Dataset excerpts -
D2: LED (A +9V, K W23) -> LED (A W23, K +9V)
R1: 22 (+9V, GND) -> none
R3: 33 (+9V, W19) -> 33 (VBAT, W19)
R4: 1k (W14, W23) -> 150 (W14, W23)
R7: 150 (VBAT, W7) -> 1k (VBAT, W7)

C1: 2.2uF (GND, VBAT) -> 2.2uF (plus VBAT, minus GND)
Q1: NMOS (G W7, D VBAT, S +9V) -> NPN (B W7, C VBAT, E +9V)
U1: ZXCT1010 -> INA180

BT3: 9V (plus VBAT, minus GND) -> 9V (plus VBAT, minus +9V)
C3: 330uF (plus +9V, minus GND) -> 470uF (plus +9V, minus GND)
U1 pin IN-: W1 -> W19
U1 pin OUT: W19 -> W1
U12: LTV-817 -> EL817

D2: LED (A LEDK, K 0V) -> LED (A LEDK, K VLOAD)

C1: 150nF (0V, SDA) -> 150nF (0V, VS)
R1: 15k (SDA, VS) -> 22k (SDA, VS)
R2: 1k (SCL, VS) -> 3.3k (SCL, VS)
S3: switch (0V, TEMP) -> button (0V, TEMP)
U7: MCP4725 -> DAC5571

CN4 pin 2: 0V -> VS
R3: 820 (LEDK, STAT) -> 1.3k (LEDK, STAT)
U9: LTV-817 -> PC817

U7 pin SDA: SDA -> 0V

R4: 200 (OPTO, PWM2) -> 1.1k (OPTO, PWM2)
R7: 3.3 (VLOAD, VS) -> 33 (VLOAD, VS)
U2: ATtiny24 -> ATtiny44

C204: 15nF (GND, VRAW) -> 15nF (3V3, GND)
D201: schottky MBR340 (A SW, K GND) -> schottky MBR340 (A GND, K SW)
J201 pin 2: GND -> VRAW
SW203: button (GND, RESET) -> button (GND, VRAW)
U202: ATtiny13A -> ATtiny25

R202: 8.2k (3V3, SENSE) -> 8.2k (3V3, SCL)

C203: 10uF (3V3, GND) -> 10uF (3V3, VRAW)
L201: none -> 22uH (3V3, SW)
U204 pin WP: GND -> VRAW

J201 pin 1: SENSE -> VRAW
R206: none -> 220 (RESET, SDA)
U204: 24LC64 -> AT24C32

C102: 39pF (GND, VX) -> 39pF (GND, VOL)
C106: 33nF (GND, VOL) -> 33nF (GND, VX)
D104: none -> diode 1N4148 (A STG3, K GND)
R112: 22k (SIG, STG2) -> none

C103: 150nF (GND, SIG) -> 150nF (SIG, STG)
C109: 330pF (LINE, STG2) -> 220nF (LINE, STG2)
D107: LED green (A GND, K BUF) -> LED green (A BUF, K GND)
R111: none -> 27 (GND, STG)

Your assignment -
Repeat word for word the lines running from the line containing "R1: 22 (+9V, GND) -> none" to the end of the entries above, inclusive.

Output of the task -
R1: 22 (+9V, GND) -> none
R3: 33 (+9V, W19) -> 33 (VBAT, W19)
R4: 1k (W14, W23) -> 150 (W14, W23)
R7: 150 (VBAT, W7) -> 1k (VBAT, W7)

C1: 2.2uF (GND, VBAT) -> 2.2uF (plus VBAT, minus GND)
Q1: NMOS (G W7, D VBAT, S +9V) -> NPN (B W7, C VBAT, E +9V)
U1: ZXCT1010 -> INA180

BT3: 9V (plus VBAT, minus GND) -> 9V (plus VBAT, minus +9V)
C3: 330uF (plus +9V, minus GND) -> 470uF (plus +9V, minus GND)
U1 pin IN-: W1 -> W19
U1 pin OUT: W19 -> W1
U12: LTV-817 -> EL817

D2: LED (A LEDK, K 0V) -> LED (A LEDK, K VLOAD)

C1: 150nF (0V, SDA) -> 150nF (0V, VS)
R1: 15k (SDA, VS) -> 22k (SDA, VS)
R2: 1k (SCL, VS) -> 3.3k (SCL, VS)
S3: switch (0V, TEMP) -> button (0V, TEMP)
U7: MCP4725 -> DAC5571

CN4 pin 2: 0V -> VS
R3: 820 (LEDK, STAT) -> 1.3k (LEDK, STAT)
U9: LTV-817 -> PC817

U7 pin SDA: SDA -> 0V

R4: 200 (OPTO, PWM2) -> 1.1k (OPTO, PWM2)
R7: 3.3 (VLOAD, VS) -> 33 (VLOAD, VS)
U2: ATtiny24 -> ATtiny44

C204: 15nF (GND, VRAW) -> 15nF (3V3, GND)
D201: schottky MBR340 (A SW, K GND) -> schottky MBR340 (A GND, K SW)
J201 pin 2: GND -> VRAW
SW203: button (GND, RESET) -> button (GND, VRAW)
U202: ATtiny13A -> ATtiny25

R202: 8.2k (3V3, SENSE) -> 8.2k (3V3, SCL)

C203: 10uF (3V3, GND) -> 10uF (3V3, VRAW)
L201: none -> 22uH (3V3, SW)
U204 pin WP: GND -> VRAW

J201 pin 1: SENSE -> VRAW
R206: none -> 220 (RESET, SDA)
U204: 24LC64 -> AT24C32

C102: 39pF (GND, VX) -> 39pF (GND, VOL)
C106: 33nF (GND, VOL) -> 33nF (GND, VX)
D104: none -> diode 1N4148 (A STG3, K GND)
R112: 22k (SIG, STG2) -> none

C103: 150nF (GND, SIG) -> 150nF (SIG, STG)
C109: 330pF (LINE, STG2) -> 220nF (LINE, STG2)
D107: LED green (A GND, K BUF) -> LED green (A BUF, K GND)
R111: none -> 27 (GND, STG)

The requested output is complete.